Repeat the data exactly. Pictures stay out.

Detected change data
---
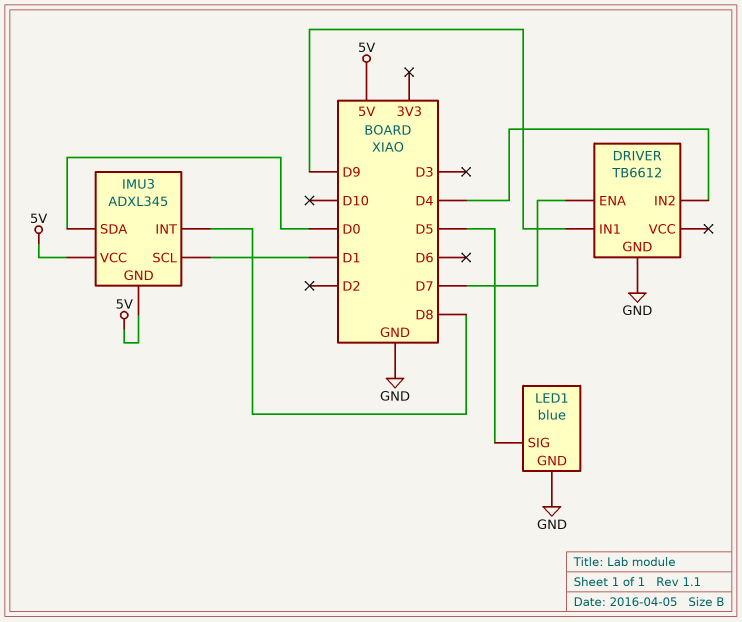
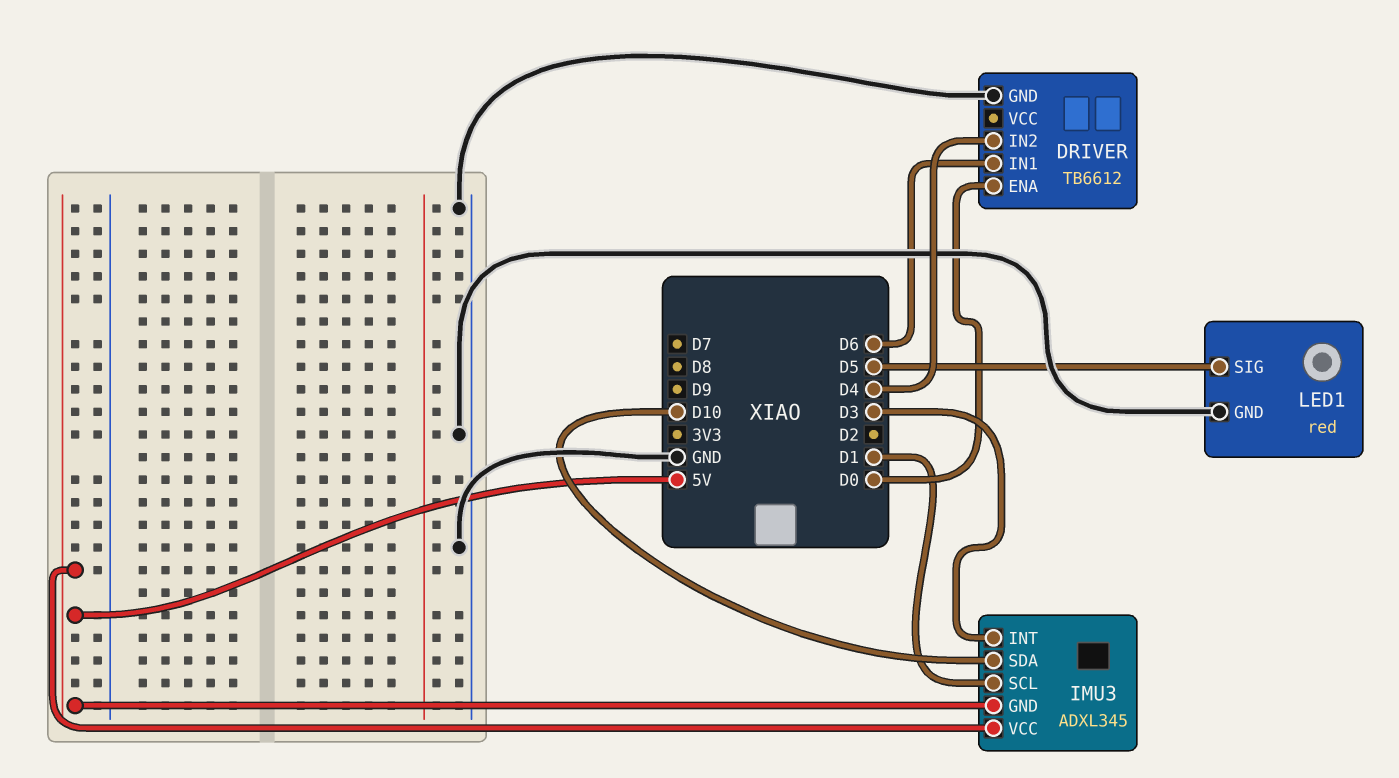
DRIVER pin ENA: D7 -> D0
DRIVER pin IN1: D9 -> D6
IMU3 pin INT: D8 -> D3
IMU3 pin SDA: D0 -> D10
LED1: blue -> red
---
EXERCISE RESPONSE
DRIVER pin ENA: D7 -> D0
DRIVER pin IN1: D9 -> D6
IMU3 pin INT: D8 -> D3
IMU3 pin SDA: D0 -> D10
LED1: blue -> red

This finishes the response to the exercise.